◆ What to produce ◆
Needed from the data below: all lines that contain the word "DRIVER".

[Stored entries]
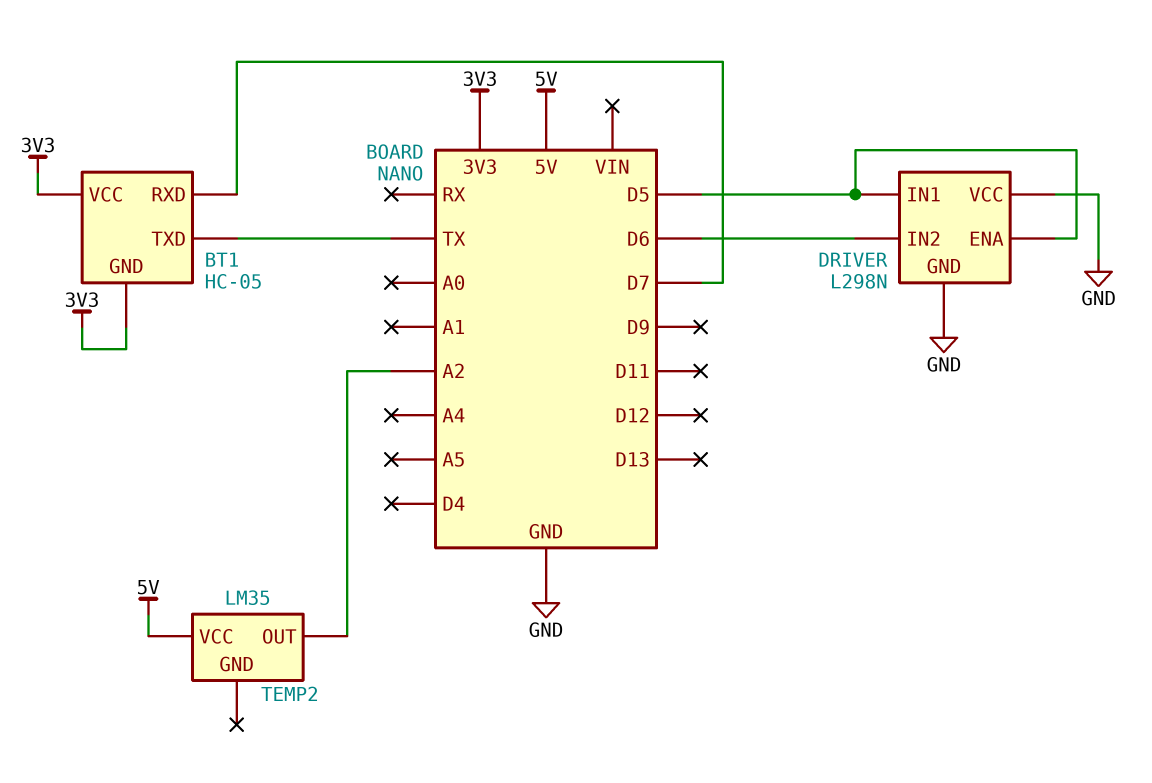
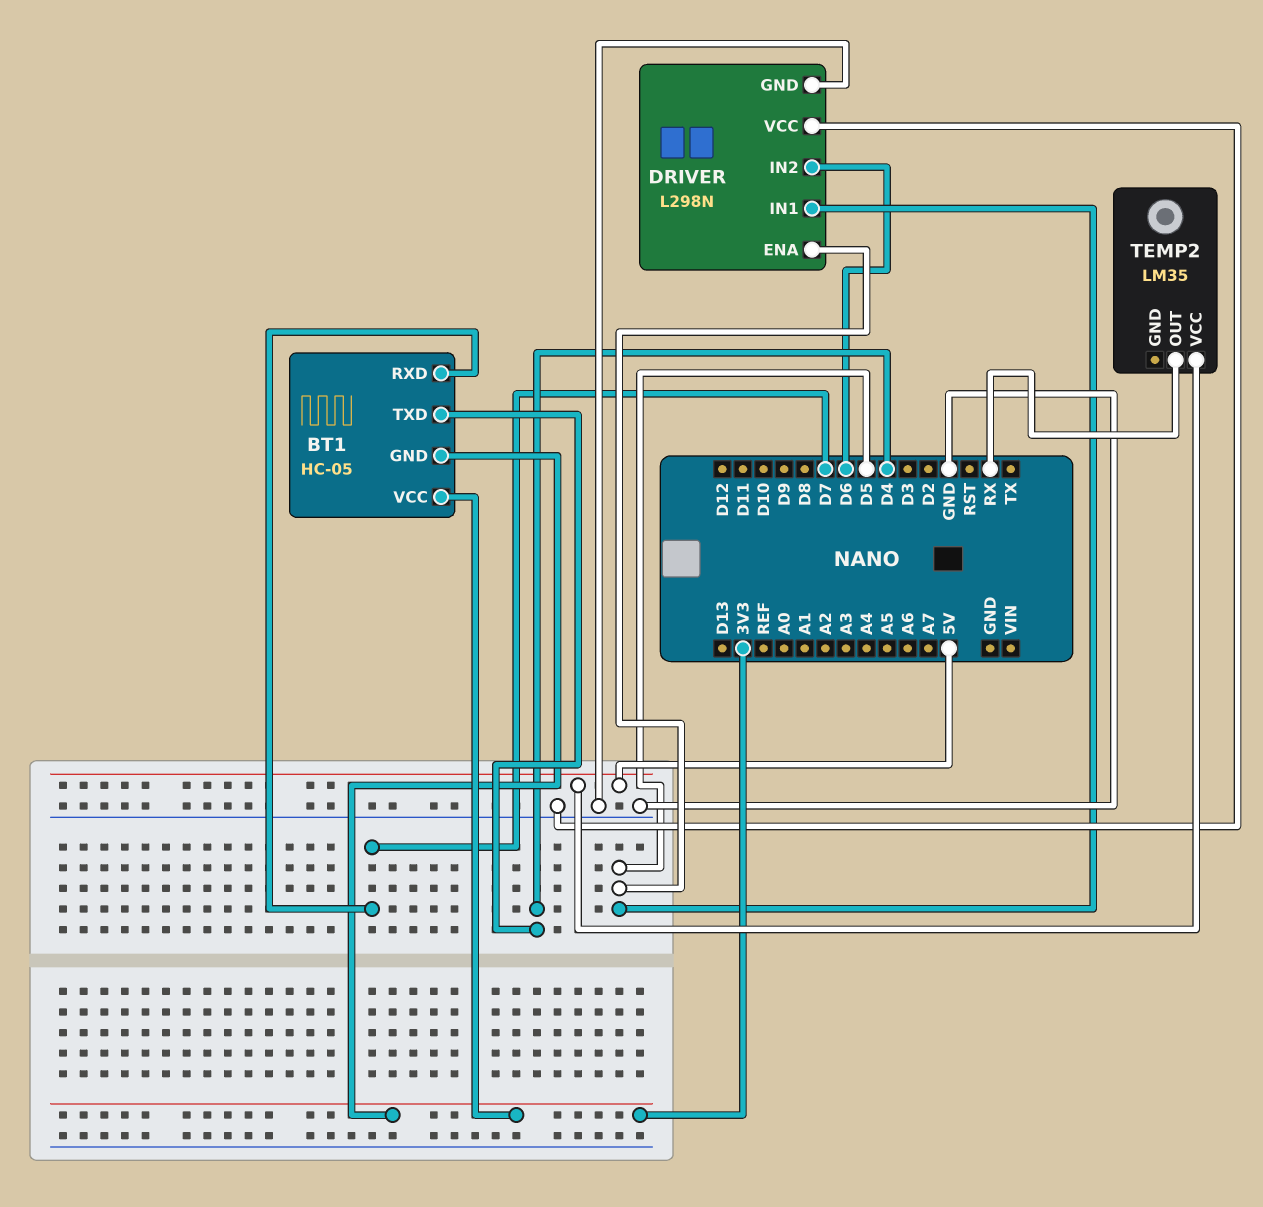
BT1 pin TXD: TX -> D4
TEMP2 pin OUT: A2 -> RX

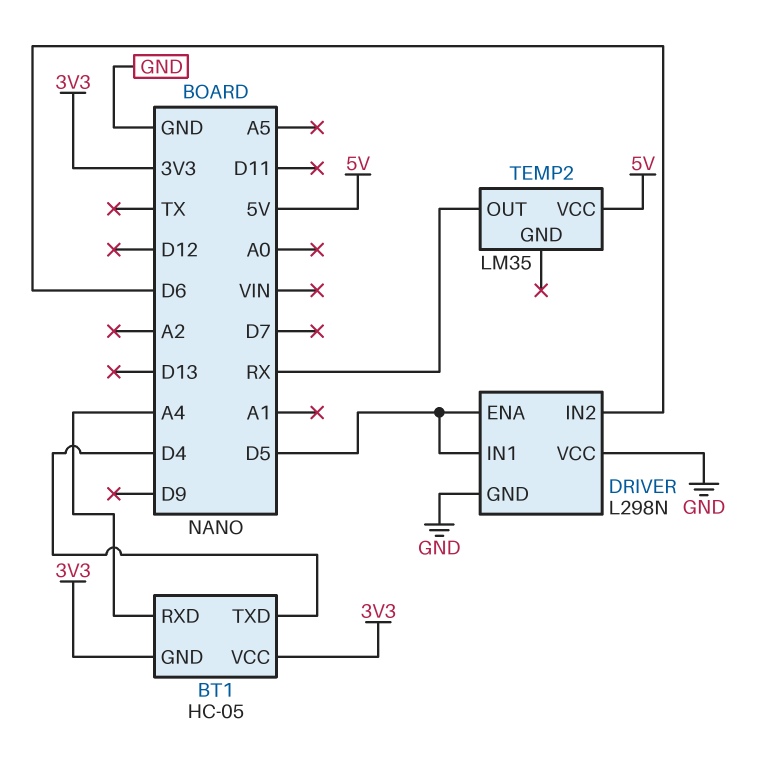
BT1 pin RXD: D7 -> A4

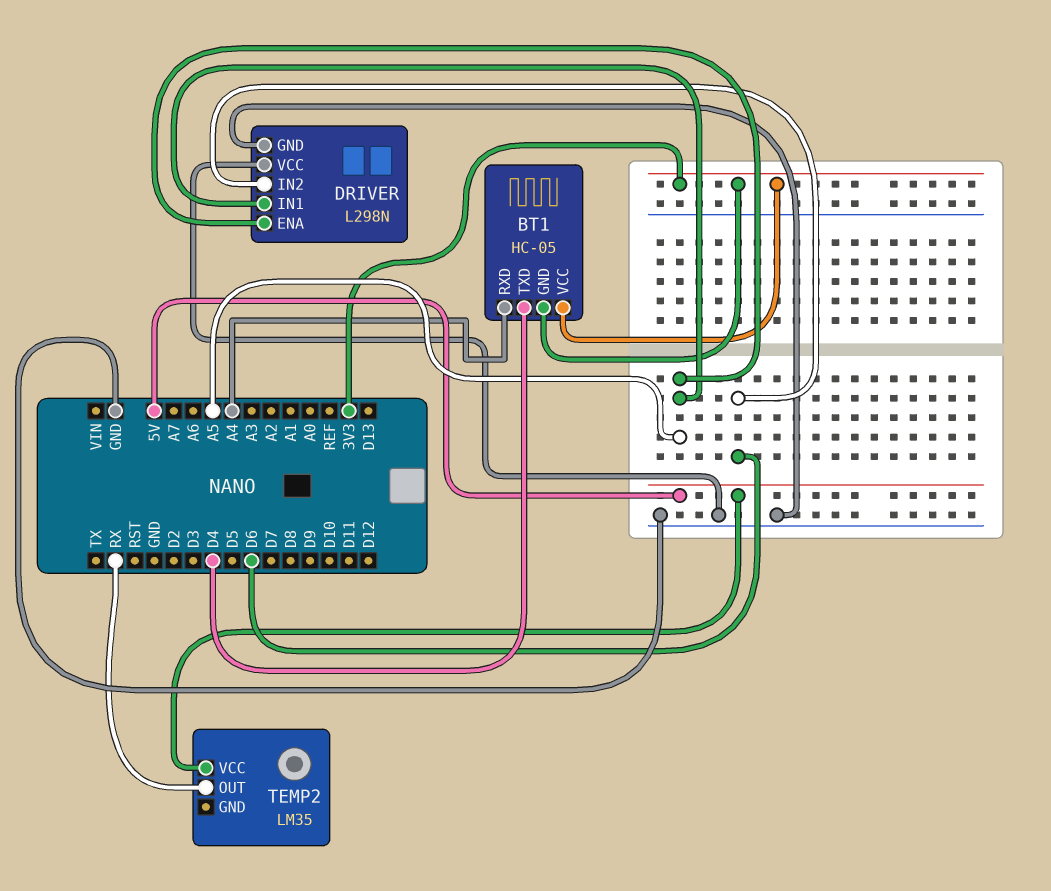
DRIVER pin ENA: D5 -> A5
DRIVER pin IN1: D5 -> A5

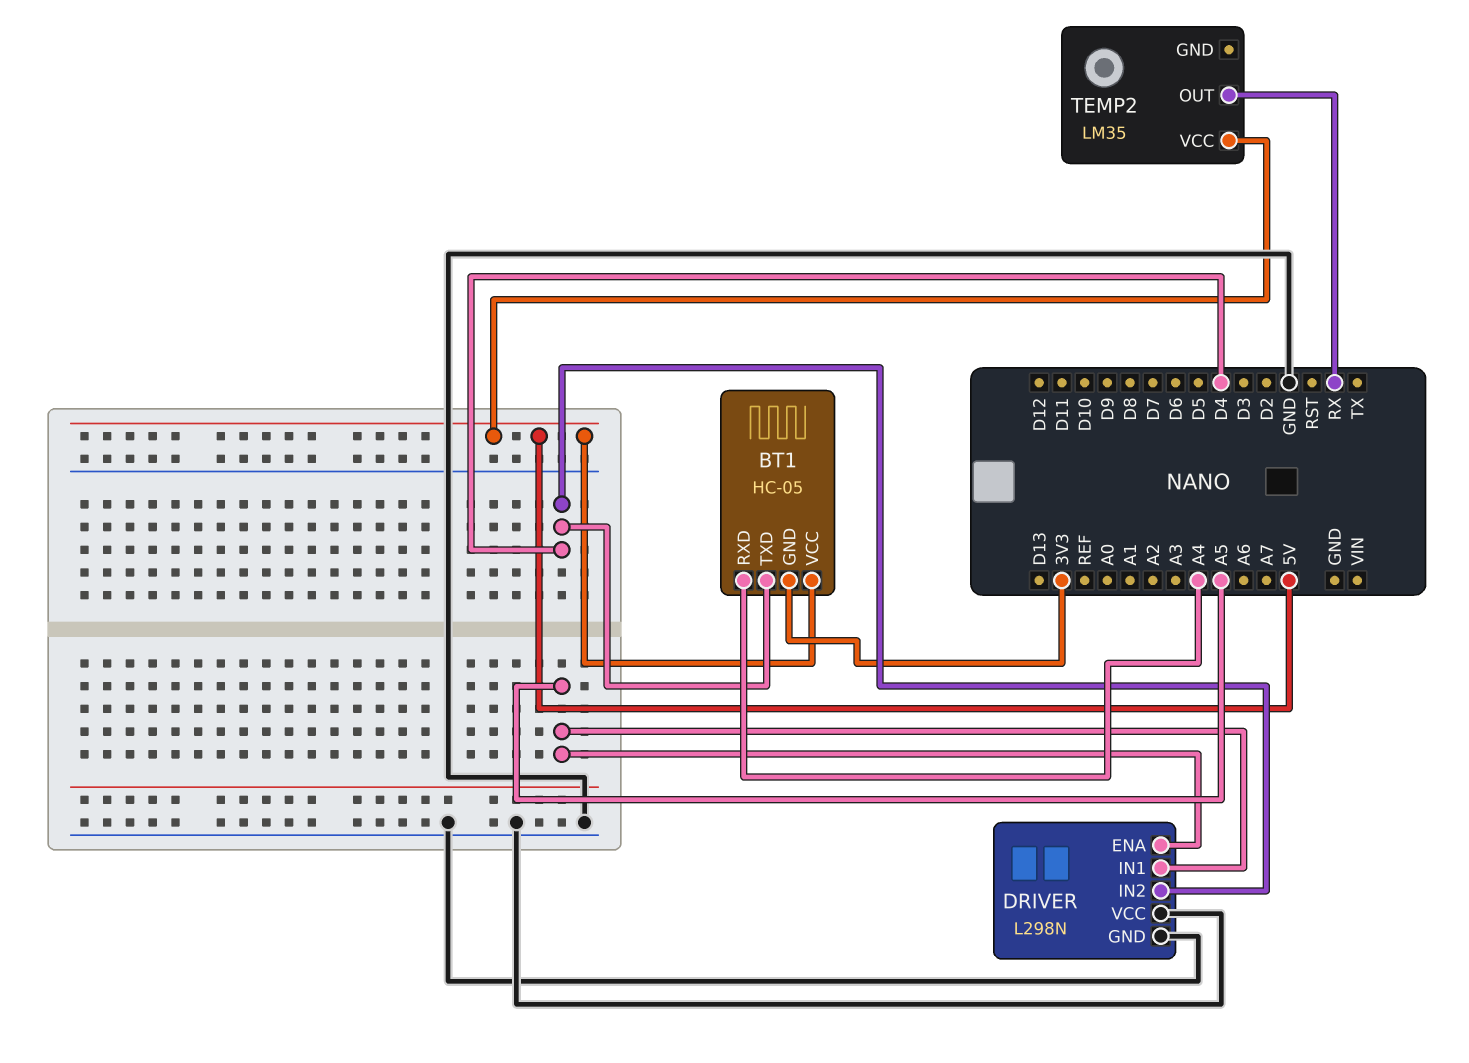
BT1 pin VCC: 3V3 -> 5V
DRIVER pin IN2: D6 -> D4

◆ Solution to this exercise ◆
DRIVER pin ENA: D5 -> A5
DRIVER pin IN1: D5 -> A5
DRIVER pin IN2: D6 -> D4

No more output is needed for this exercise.